## What you have to do
Copy out the records word for word, starting at the line containing "Temitope (513, 1070)" and running through the end of the records, with both ends included.

─── Provided records

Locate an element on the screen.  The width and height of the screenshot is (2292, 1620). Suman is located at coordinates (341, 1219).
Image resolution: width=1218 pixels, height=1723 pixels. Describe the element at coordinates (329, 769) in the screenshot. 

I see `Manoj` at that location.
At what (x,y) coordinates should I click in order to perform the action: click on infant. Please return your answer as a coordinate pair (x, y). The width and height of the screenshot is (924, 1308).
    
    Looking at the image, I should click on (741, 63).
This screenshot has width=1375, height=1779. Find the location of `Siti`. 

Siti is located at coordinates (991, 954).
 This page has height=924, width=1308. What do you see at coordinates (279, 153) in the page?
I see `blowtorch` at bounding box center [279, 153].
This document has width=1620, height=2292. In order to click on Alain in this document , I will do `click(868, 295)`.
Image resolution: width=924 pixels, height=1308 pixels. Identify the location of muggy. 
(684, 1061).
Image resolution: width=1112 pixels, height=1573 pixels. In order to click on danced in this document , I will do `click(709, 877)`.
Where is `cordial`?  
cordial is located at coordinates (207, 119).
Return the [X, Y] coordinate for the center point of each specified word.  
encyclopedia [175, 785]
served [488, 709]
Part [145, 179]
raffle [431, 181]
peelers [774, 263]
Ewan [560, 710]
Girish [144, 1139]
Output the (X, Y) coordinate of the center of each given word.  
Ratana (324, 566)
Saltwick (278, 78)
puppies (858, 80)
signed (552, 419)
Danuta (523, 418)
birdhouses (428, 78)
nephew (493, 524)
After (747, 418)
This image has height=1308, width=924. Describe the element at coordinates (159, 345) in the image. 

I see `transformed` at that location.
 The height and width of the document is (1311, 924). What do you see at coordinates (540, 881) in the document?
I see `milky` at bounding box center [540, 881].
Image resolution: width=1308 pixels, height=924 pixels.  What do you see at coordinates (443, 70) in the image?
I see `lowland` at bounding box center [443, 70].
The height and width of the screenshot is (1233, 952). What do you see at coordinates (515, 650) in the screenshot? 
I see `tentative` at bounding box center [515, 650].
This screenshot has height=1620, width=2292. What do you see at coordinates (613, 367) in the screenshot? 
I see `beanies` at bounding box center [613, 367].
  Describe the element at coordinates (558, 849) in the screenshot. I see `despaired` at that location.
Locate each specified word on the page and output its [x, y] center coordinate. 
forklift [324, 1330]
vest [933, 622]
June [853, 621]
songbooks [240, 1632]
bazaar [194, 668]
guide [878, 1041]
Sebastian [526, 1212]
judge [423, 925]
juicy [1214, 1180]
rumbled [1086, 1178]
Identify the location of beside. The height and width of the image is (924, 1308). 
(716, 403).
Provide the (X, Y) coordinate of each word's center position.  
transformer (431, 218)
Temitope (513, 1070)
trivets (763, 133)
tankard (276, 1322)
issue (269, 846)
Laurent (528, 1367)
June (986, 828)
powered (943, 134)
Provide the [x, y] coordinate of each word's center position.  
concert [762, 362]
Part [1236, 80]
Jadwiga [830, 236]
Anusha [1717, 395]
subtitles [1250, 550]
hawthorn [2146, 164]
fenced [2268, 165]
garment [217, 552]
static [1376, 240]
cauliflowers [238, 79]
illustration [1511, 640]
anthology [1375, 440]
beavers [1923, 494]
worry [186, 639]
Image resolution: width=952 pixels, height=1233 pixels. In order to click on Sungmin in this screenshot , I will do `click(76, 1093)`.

──────

## The solution
Temitope (513, 1070)
trivets (763, 133)
tankard (276, 1322)
issue (269, 846)
Laurent (528, 1367)
June (986, 828)
powered (943, 134)
Provide the [x, y] coordinate of each word's center position.  
concert [762, 362]
Part [1236, 80]
Jadwiga [830, 236]
Anusha [1717, 395]
subtitles [1250, 550]
hawthorn [2146, 164]
fenced [2268, 165]
garment [217, 552]
static [1376, 240]
cauliflowers [238, 79]
illustration [1511, 640]
anthology [1375, 440]
beavers [1923, 494]
worry [186, 639]
Image resolution: width=952 pixels, height=1233 pixels. In order to click on Sungmin in this screenshot , I will do `click(76, 1093)`.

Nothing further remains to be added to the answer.